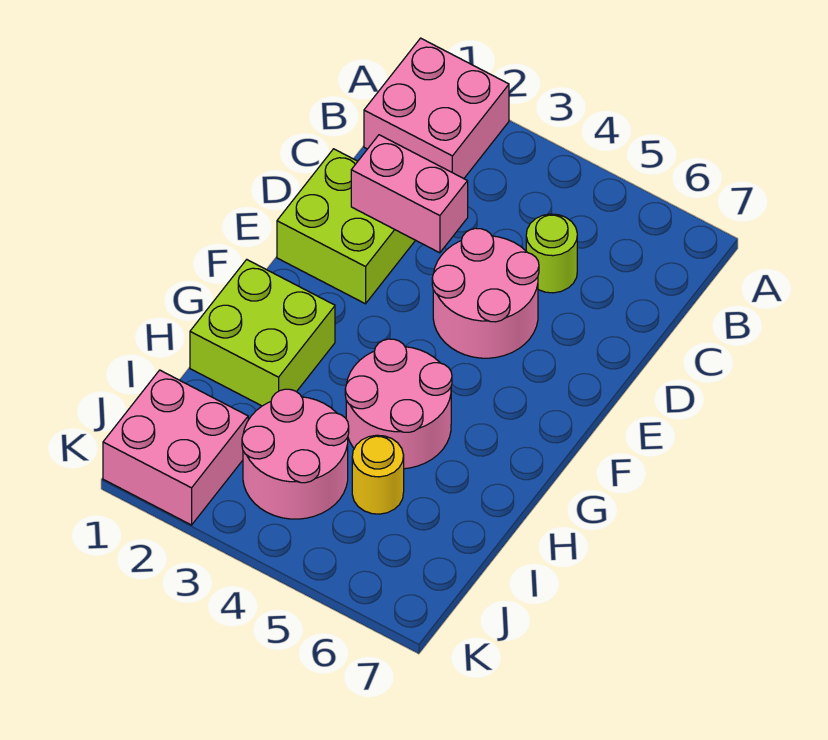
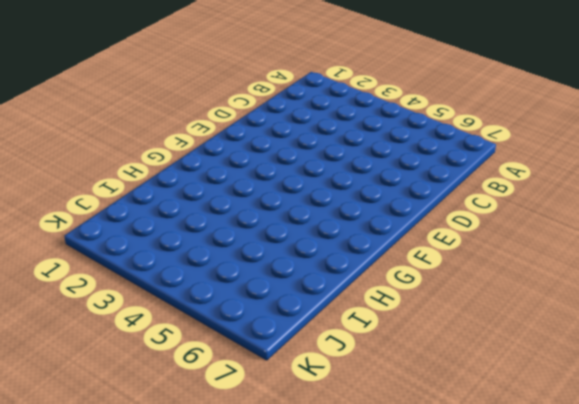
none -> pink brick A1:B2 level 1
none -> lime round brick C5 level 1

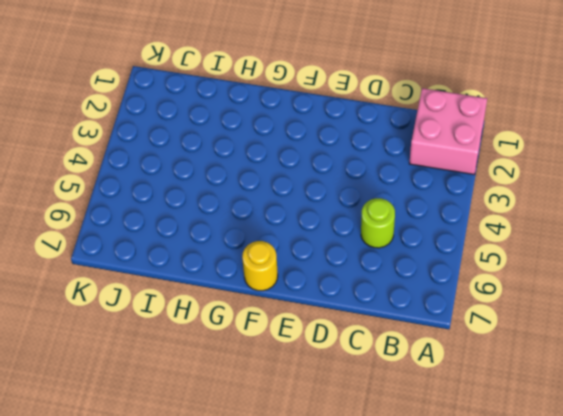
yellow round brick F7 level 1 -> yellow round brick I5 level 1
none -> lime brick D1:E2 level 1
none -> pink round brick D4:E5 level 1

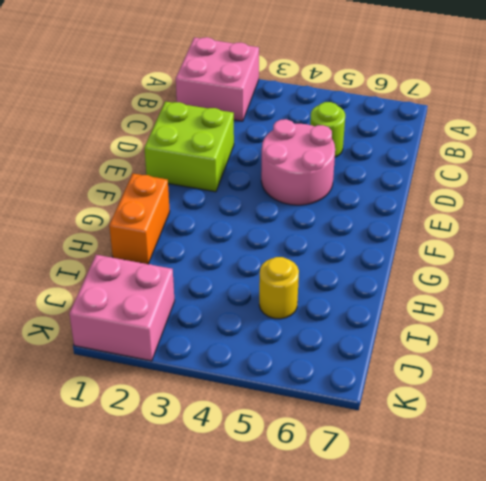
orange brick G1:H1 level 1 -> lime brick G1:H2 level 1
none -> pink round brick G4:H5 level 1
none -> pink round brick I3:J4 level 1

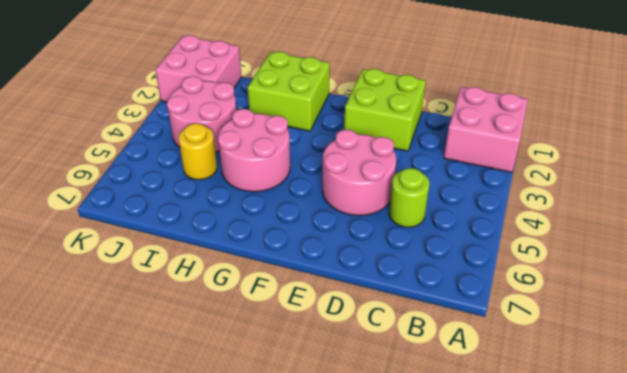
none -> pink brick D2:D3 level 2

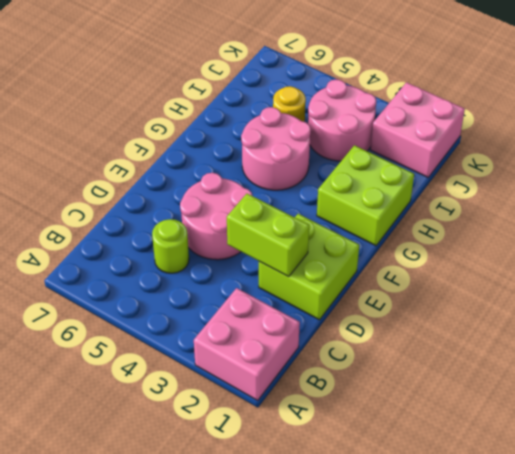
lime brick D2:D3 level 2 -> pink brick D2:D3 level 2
=======
Work request - Write out the lines from the line with "none -> lime brick D1:E2 level 1" through the end of the records exactly; do not include pictures or any other lines.

Reply -
none -> lime brick D1:E2 level 1
none -> pink round brick D4:E5 level 1

orange brick G1:H1 level 1 -> lime brick G1:H2 level 1
none -> pink round brick G4:H5 level 1
none -> pink round brick I3:J4 level 1

none -> pink brick D2:D3 level 2

lime brick D2:D3 level 2 -> pink brick D2:D3 level 2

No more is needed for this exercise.